-- Opening Marker --

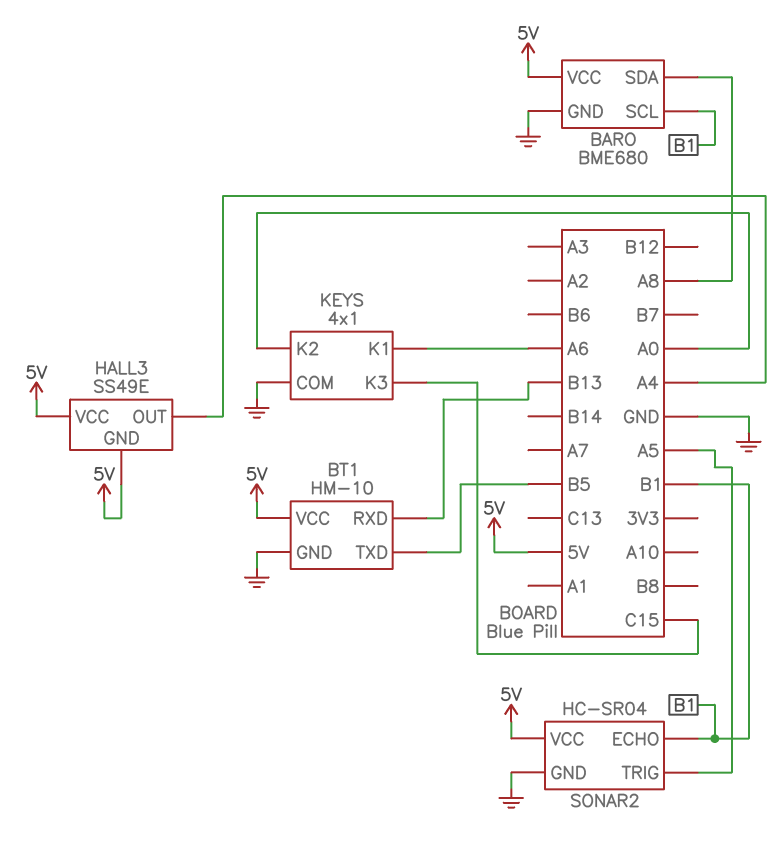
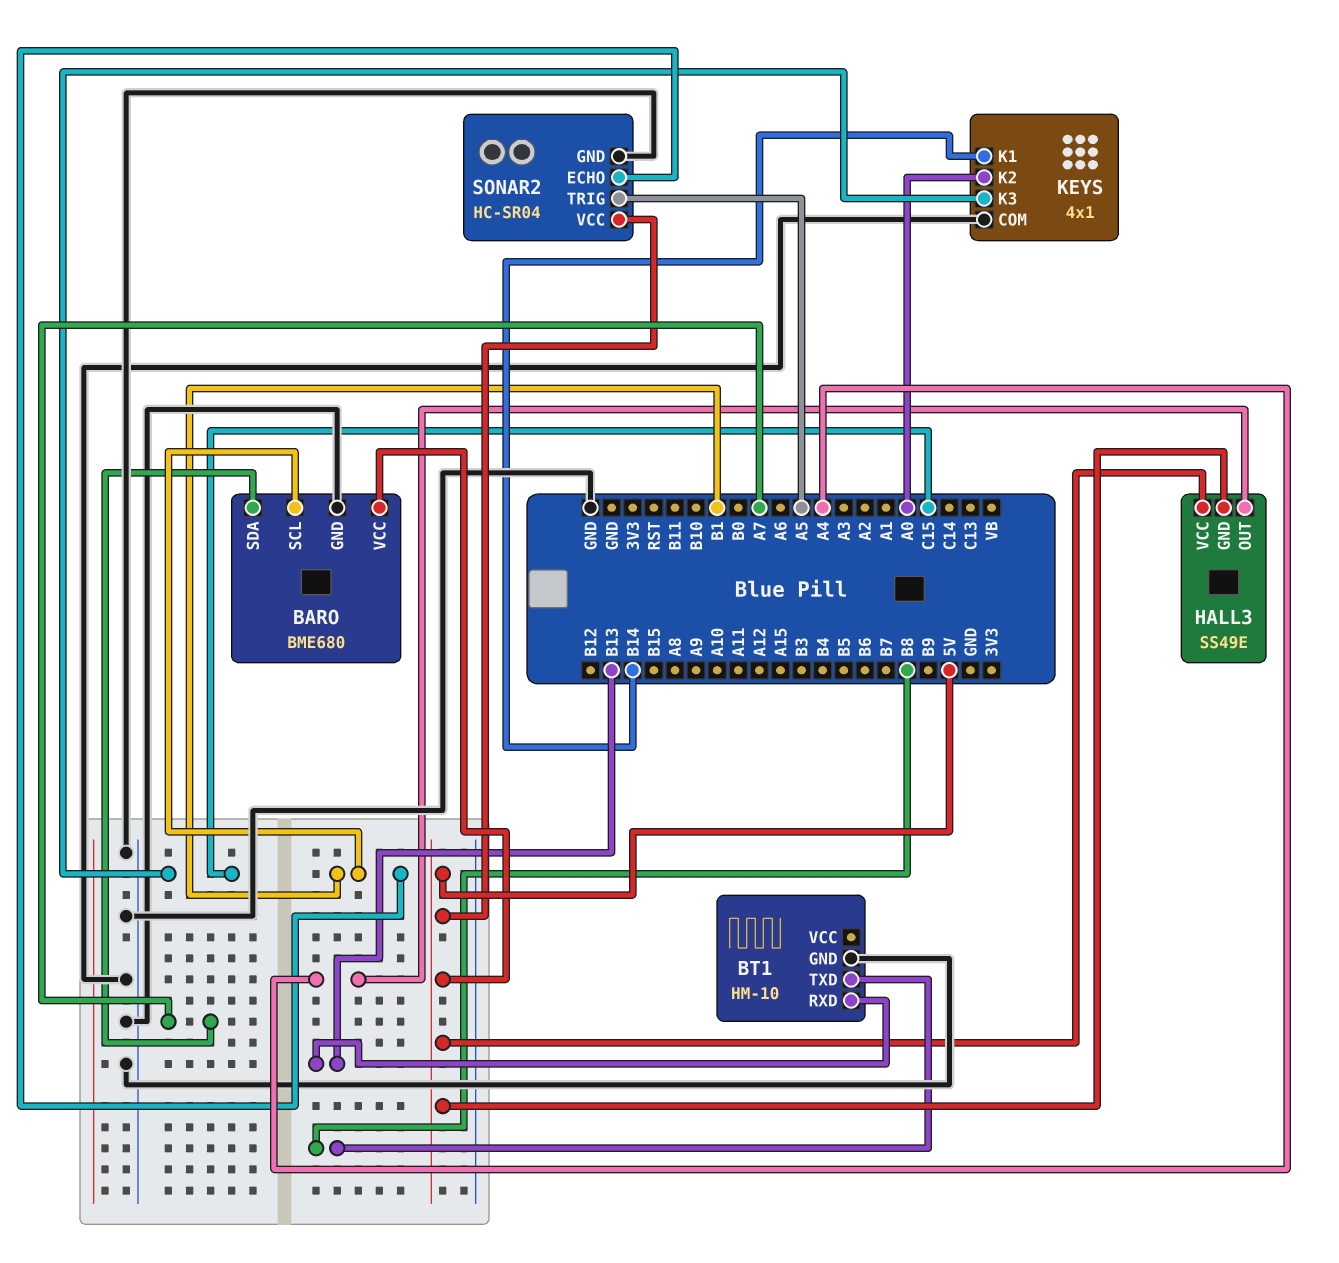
BARO pin SDA: A8 -> A7
BT1 pin TXD: B5 -> B8
BT1 pin VCC: 5V -> none
KEYS pin K1: A6 -> B14

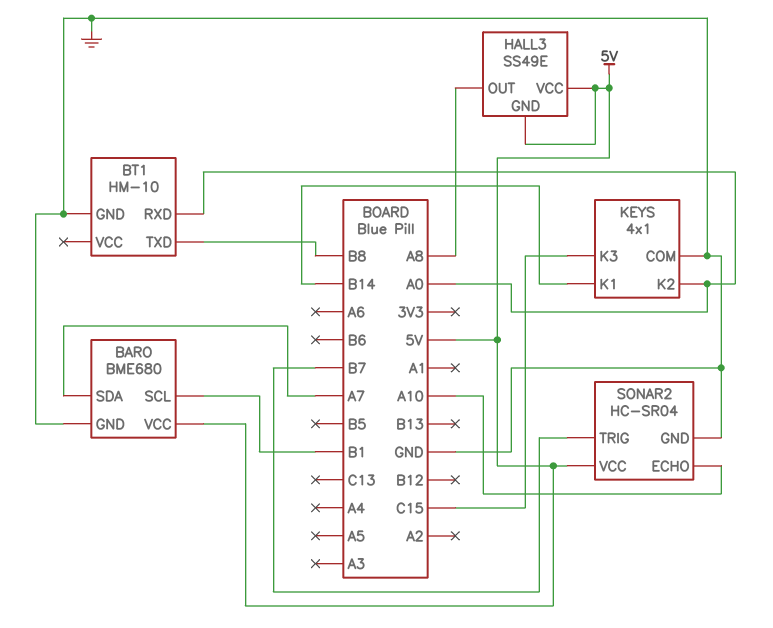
BT1 pin RXD: B13 -> A0
HALL3 pin OUT: A4 -> A8
SONAR2 pin ECHO: B1 -> A10
SONAR2 pin TRIG: A5 -> B7

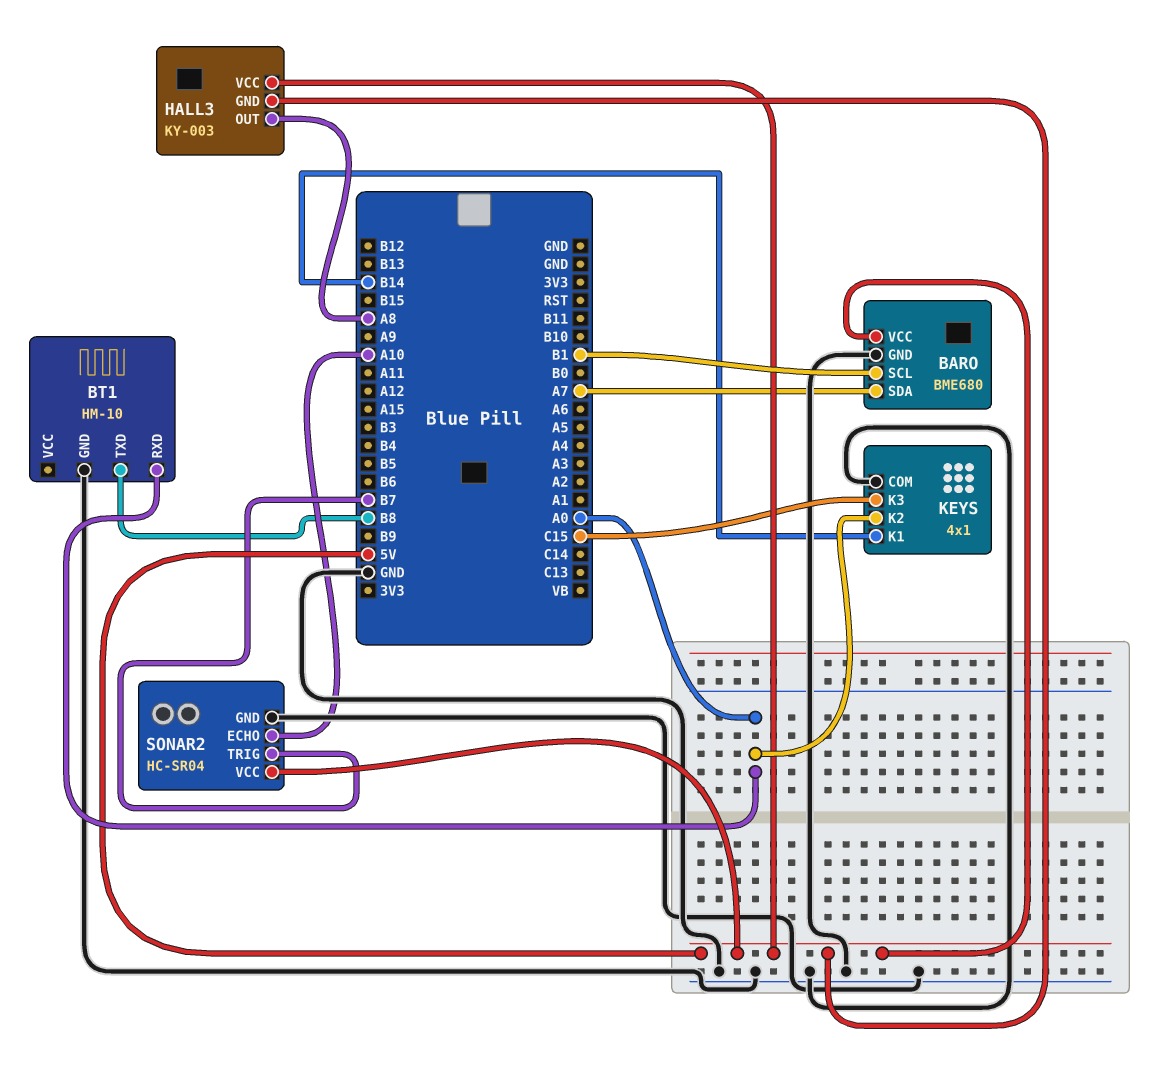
HALL3: SS49E -> KY-003

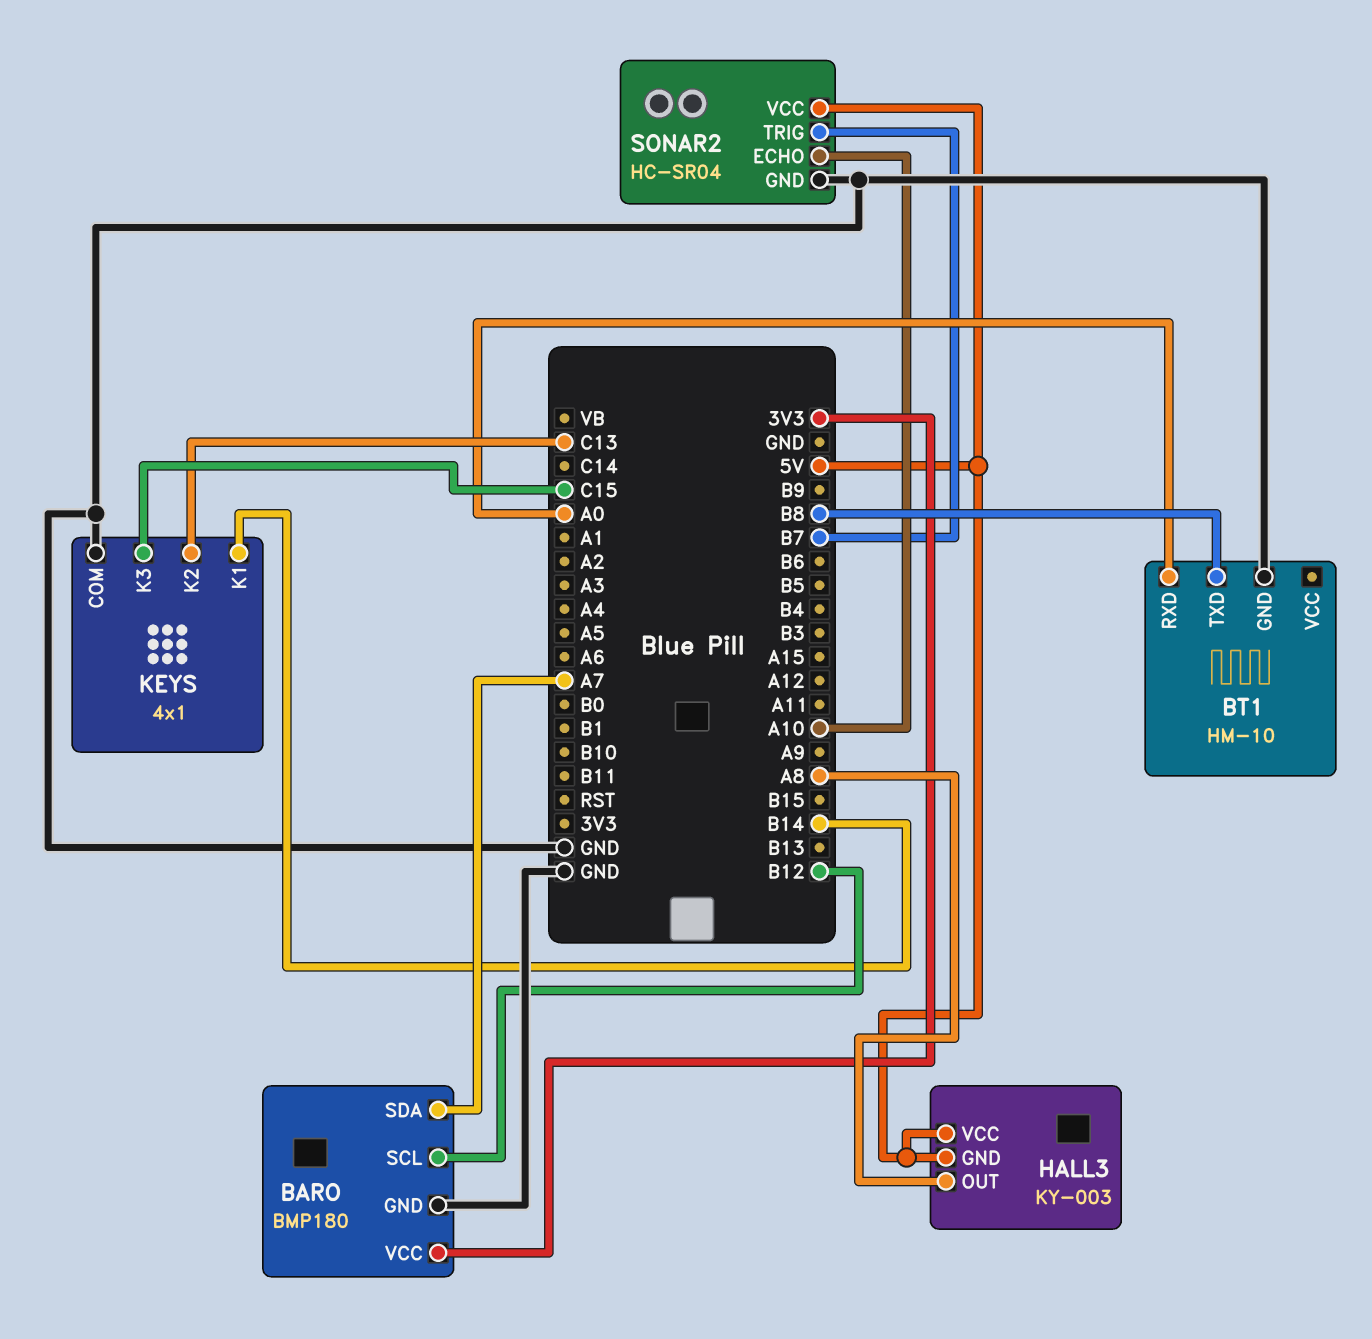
BARO: BME680 -> BMP180
BARO pin SCL: B1 -> B12
BARO pin VCC: 5V -> 3V3
KEYS pin K2: A0 -> C13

-- Closing Marker --

◆ Required action
Where a line of the data above includes the string "BARO", pull it out.

◆ Output
BARO pin SDA: A8 -> A7
BARO: BME680 -> BMP180
BARO pin SCL: B1 -> B12
BARO pin VCC: 5V -> 3V3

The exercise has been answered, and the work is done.